━━━ EXERCISE DATA ━━━

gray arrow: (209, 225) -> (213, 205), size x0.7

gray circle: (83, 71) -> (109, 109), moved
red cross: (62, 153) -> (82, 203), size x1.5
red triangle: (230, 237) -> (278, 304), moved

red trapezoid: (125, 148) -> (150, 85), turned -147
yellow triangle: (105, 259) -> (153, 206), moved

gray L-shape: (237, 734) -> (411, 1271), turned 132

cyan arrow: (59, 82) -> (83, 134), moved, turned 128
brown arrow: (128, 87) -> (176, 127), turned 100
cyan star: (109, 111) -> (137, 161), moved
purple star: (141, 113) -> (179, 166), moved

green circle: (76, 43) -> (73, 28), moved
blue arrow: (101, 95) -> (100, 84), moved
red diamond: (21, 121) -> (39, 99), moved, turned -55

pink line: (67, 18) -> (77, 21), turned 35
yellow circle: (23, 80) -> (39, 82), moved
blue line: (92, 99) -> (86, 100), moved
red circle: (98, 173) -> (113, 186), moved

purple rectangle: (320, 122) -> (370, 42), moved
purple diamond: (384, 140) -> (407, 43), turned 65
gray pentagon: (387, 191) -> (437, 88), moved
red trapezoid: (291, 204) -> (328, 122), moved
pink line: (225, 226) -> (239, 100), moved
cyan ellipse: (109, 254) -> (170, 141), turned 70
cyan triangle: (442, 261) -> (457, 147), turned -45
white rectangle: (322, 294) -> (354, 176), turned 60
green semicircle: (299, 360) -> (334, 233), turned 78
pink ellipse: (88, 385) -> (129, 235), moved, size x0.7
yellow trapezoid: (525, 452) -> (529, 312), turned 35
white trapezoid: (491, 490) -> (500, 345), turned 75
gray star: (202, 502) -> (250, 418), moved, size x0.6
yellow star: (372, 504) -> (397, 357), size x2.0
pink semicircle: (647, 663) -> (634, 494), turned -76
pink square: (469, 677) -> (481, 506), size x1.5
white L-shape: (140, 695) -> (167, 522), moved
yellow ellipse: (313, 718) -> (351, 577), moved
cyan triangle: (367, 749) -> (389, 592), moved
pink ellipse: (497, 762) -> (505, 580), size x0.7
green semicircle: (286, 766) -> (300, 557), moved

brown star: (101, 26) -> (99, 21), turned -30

━━━

## WHAT IS NEEDED
Reproduce, word for word and in full, only the lines above that start at the line with "green circle: (76, 43) -> (73, 28), moved" and run through the line with "purple diamond: (384, 140)", both ends included.

## RESPONSE FOR THIS EXERCISE
green circle: (76, 43) -> (73, 28), moved
blue arrow: (101, 95) -> (100, 84), moved
red diamond: (21, 121) -> (39, 99), moved, turned -55

pink line: (67, 18) -> (77, 21), turned 35
yellow circle: (23, 80) -> (39, 82), moved
blue line: (92, 99) -> (86, 100), moved
red circle: (98, 173) -> (113, 186), moved

purple rectangle: (320, 122) -> (370, 42), moved
purple diamond: (384, 140) -> (407, 43), turned 65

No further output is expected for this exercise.